──────── The records ────────

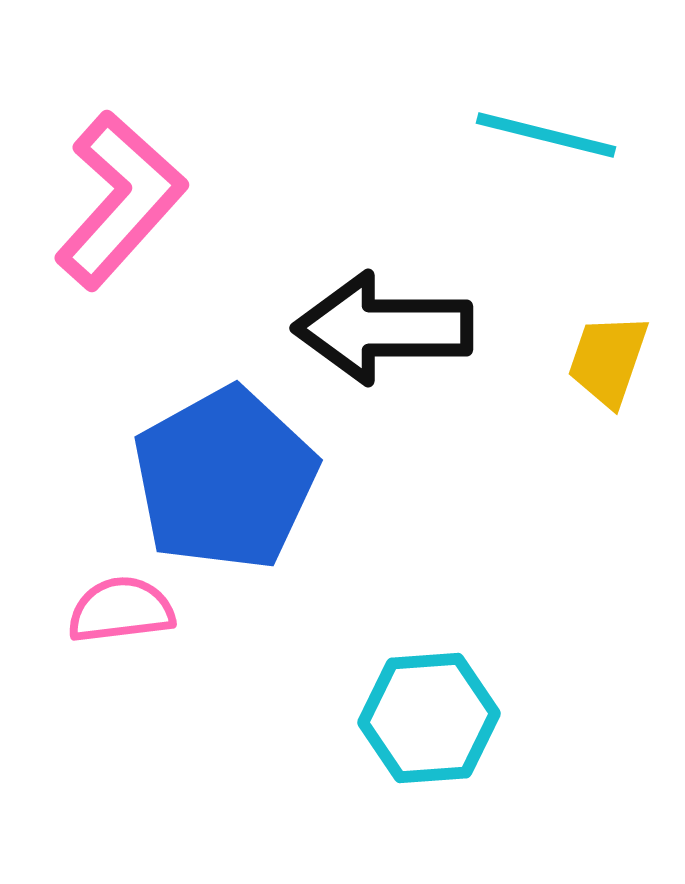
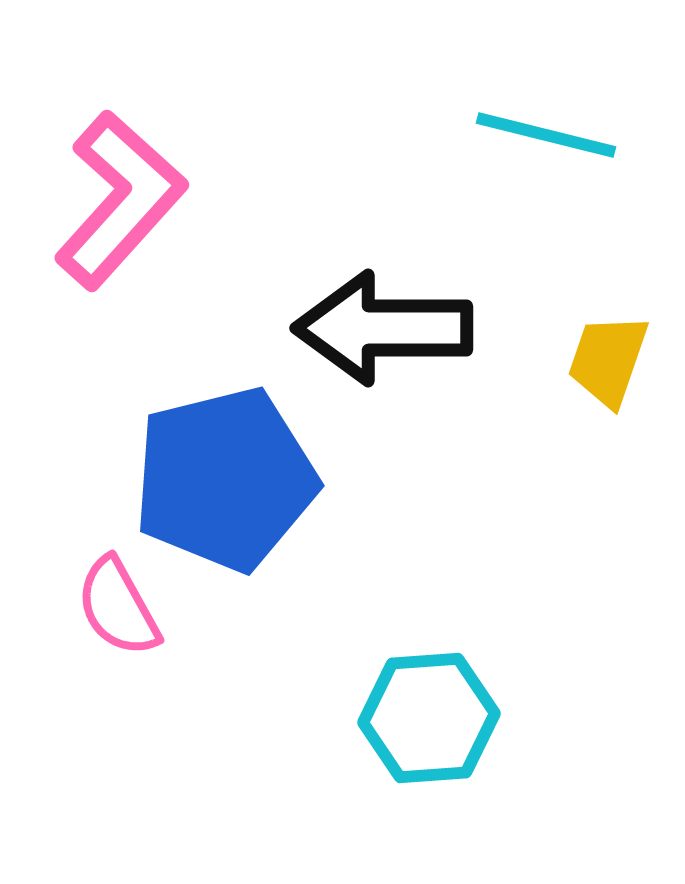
blue pentagon: rotated 15 degrees clockwise
pink semicircle: moved 3 px left, 3 px up; rotated 112 degrees counterclockwise
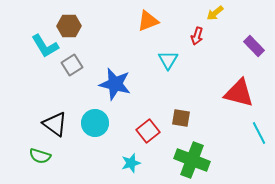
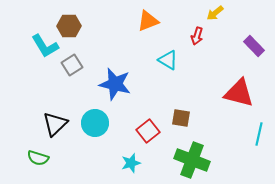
cyan triangle: rotated 30 degrees counterclockwise
black triangle: rotated 40 degrees clockwise
cyan line: moved 1 px down; rotated 40 degrees clockwise
green semicircle: moved 2 px left, 2 px down
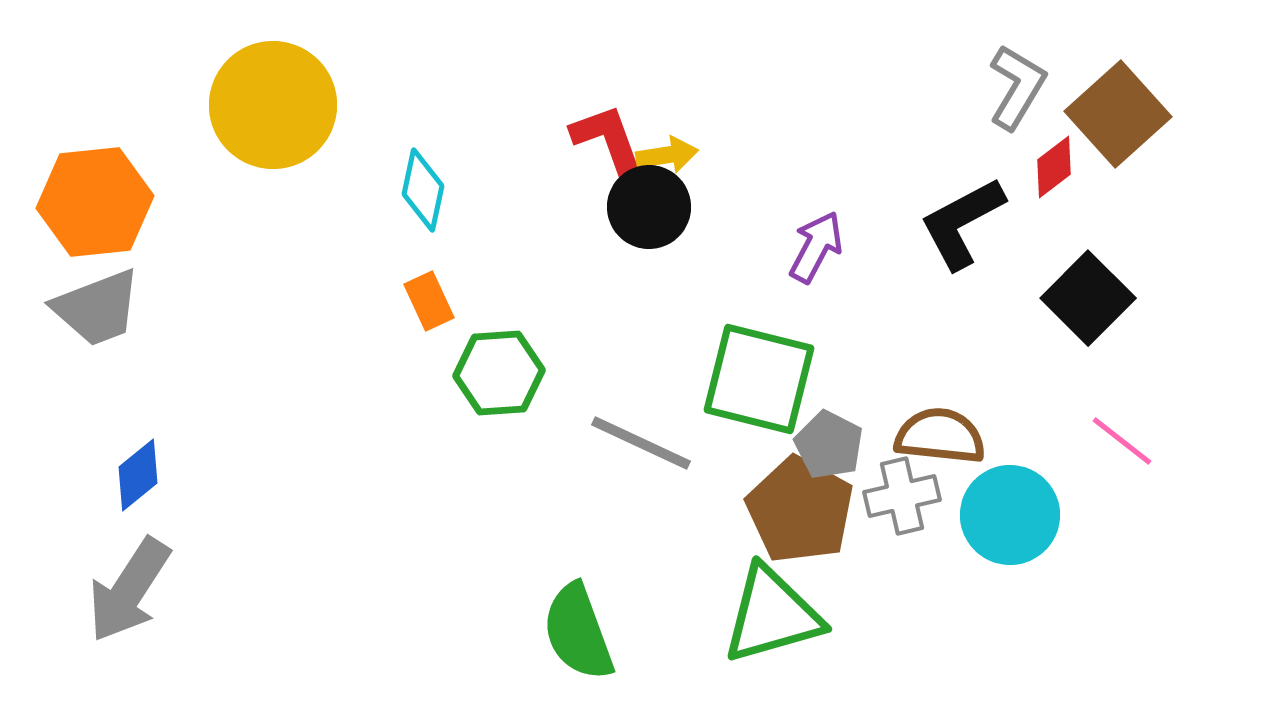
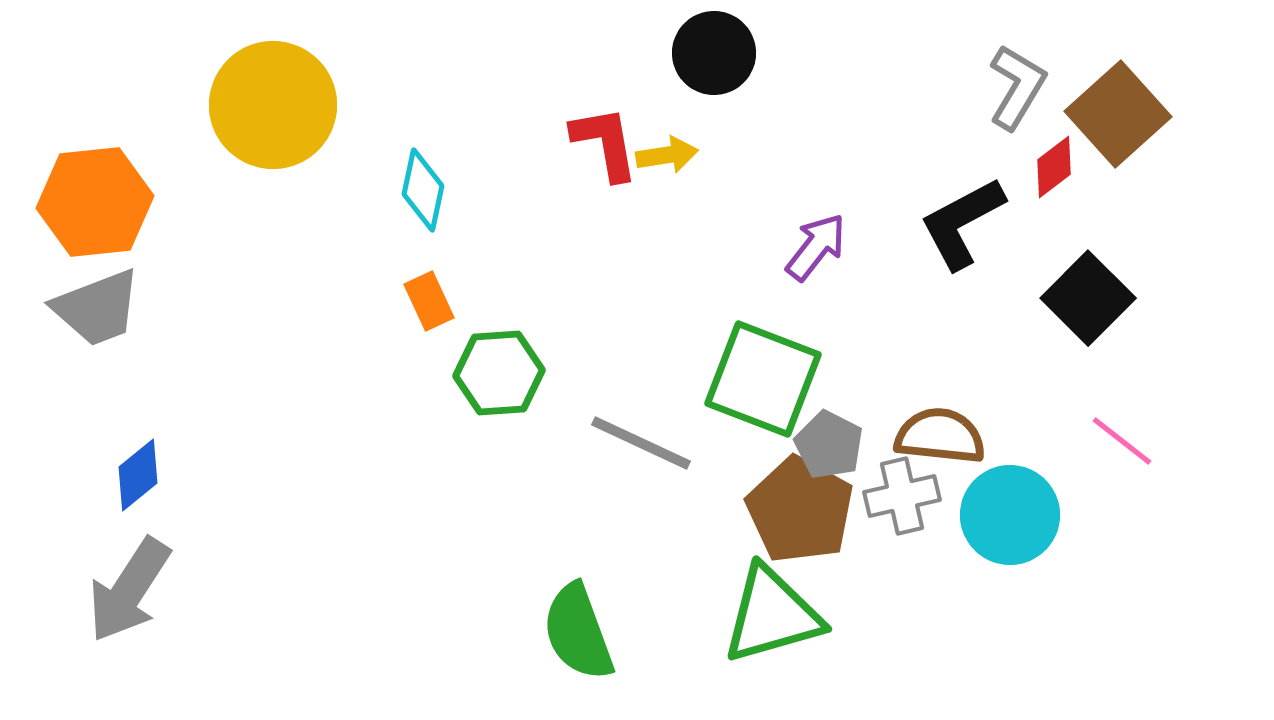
red L-shape: moved 3 px left, 3 px down; rotated 10 degrees clockwise
black circle: moved 65 px right, 154 px up
purple arrow: rotated 10 degrees clockwise
green square: moved 4 px right; rotated 7 degrees clockwise
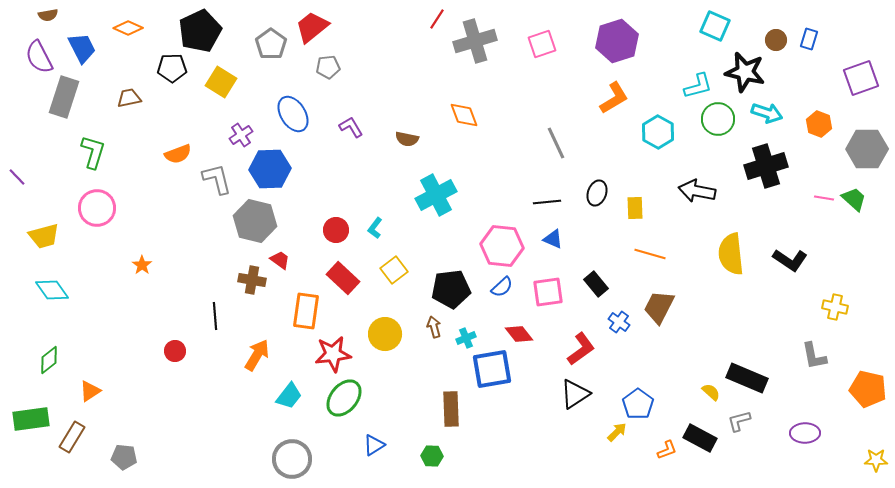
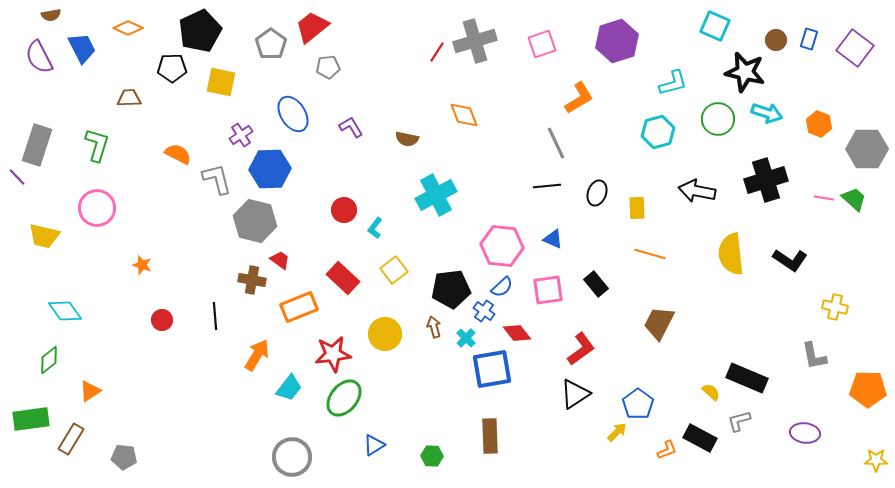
brown semicircle at (48, 15): moved 3 px right
red line at (437, 19): moved 33 px down
purple square at (861, 78): moved 6 px left, 30 px up; rotated 33 degrees counterclockwise
yellow square at (221, 82): rotated 20 degrees counterclockwise
cyan L-shape at (698, 86): moved 25 px left, 3 px up
gray rectangle at (64, 97): moved 27 px left, 48 px down
brown trapezoid at (129, 98): rotated 10 degrees clockwise
orange L-shape at (614, 98): moved 35 px left
cyan hexagon at (658, 132): rotated 16 degrees clockwise
green L-shape at (93, 152): moved 4 px right, 7 px up
orange semicircle at (178, 154): rotated 132 degrees counterclockwise
black cross at (766, 166): moved 14 px down
black line at (547, 202): moved 16 px up
yellow rectangle at (635, 208): moved 2 px right
red circle at (336, 230): moved 8 px right, 20 px up
yellow trapezoid at (44, 236): rotated 28 degrees clockwise
orange star at (142, 265): rotated 18 degrees counterclockwise
cyan diamond at (52, 290): moved 13 px right, 21 px down
pink square at (548, 292): moved 2 px up
brown trapezoid at (659, 307): moved 16 px down
orange rectangle at (306, 311): moved 7 px left, 4 px up; rotated 60 degrees clockwise
blue cross at (619, 322): moved 135 px left, 11 px up
red diamond at (519, 334): moved 2 px left, 1 px up
cyan cross at (466, 338): rotated 24 degrees counterclockwise
red circle at (175, 351): moved 13 px left, 31 px up
orange pentagon at (868, 389): rotated 12 degrees counterclockwise
cyan trapezoid at (289, 396): moved 8 px up
brown rectangle at (451, 409): moved 39 px right, 27 px down
purple ellipse at (805, 433): rotated 8 degrees clockwise
brown rectangle at (72, 437): moved 1 px left, 2 px down
gray circle at (292, 459): moved 2 px up
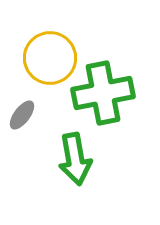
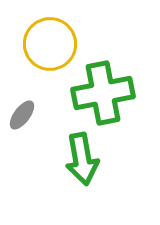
yellow circle: moved 14 px up
green arrow: moved 7 px right
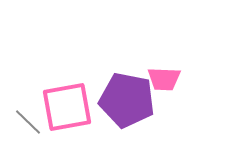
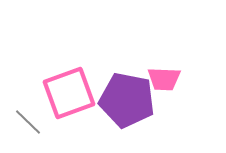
pink square: moved 2 px right, 14 px up; rotated 10 degrees counterclockwise
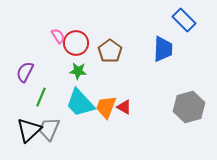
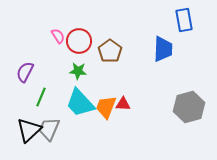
blue rectangle: rotated 35 degrees clockwise
red circle: moved 3 px right, 2 px up
red triangle: moved 1 px left, 3 px up; rotated 28 degrees counterclockwise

────────

## Aim
Put every line about a shape's movement or rotation from all the entries above into one numbered list, with no blank lines, and leave the pictures out.

## The solution
1. blue pentagon: rotated 15 degrees clockwise
2. pink semicircle: moved 3 px left, 3 px up; rotated 112 degrees counterclockwise
3. cyan triangle: rotated 30 degrees counterclockwise
4. black triangle: rotated 40 degrees clockwise
5. cyan line: moved 1 px down; rotated 40 degrees clockwise
6. green semicircle: moved 2 px left, 2 px down
7. red L-shape: moved 3 px left, 3 px down; rotated 10 degrees clockwise
8. black circle: moved 65 px right, 154 px up
9. purple arrow: rotated 10 degrees clockwise
10. green square: moved 4 px right; rotated 7 degrees clockwise
11. brown semicircle at (48, 15): moved 3 px right
12. red line at (437, 19): moved 33 px down
13. purple square at (861, 78): moved 6 px left, 30 px up; rotated 33 degrees counterclockwise
14. yellow square at (221, 82): rotated 20 degrees counterclockwise
15. cyan L-shape at (698, 86): moved 25 px left, 3 px up
16. gray rectangle at (64, 97): moved 27 px left, 48 px down
17. brown trapezoid at (129, 98): rotated 10 degrees clockwise
18. orange L-shape at (614, 98): moved 35 px left
19. cyan hexagon at (658, 132): rotated 16 degrees clockwise
20. green L-shape at (93, 152): moved 4 px right, 7 px up
21. orange semicircle at (178, 154): rotated 132 degrees counterclockwise
22. black cross at (766, 166): moved 14 px down
23. black line at (547, 202): moved 16 px up
24. yellow rectangle at (635, 208): moved 2 px right
25. red circle at (336, 230): moved 8 px right, 20 px up
26. yellow trapezoid at (44, 236): rotated 28 degrees clockwise
27. orange star at (142, 265): rotated 18 degrees counterclockwise
28. cyan diamond at (52, 290): moved 13 px right, 21 px down
29. pink square at (548, 292): moved 2 px up
30. brown trapezoid at (659, 307): moved 16 px down
31. orange rectangle at (306, 311): moved 7 px left, 4 px up; rotated 60 degrees clockwise
32. blue cross at (619, 322): moved 135 px left, 11 px up
33. red diamond at (519, 334): moved 2 px left, 1 px up
34. cyan cross at (466, 338): rotated 24 degrees counterclockwise
35. red circle at (175, 351): moved 13 px left, 31 px up
36. orange pentagon at (868, 389): rotated 12 degrees counterclockwise
37. cyan trapezoid at (289, 396): moved 8 px up
38. brown rectangle at (451, 409): moved 39 px right, 27 px down
39. purple ellipse at (805, 433): rotated 8 degrees clockwise
40. brown rectangle at (72, 437): moved 1 px left, 2 px down
41. gray circle at (292, 459): moved 2 px up
42. yellow circle: moved 14 px up
43. green arrow: moved 7 px right
44. pink square: moved 2 px right, 14 px up; rotated 10 degrees counterclockwise
45. blue rectangle: rotated 35 degrees clockwise
46. red circle: moved 3 px right, 2 px up
47. red triangle: moved 1 px left, 3 px up; rotated 28 degrees counterclockwise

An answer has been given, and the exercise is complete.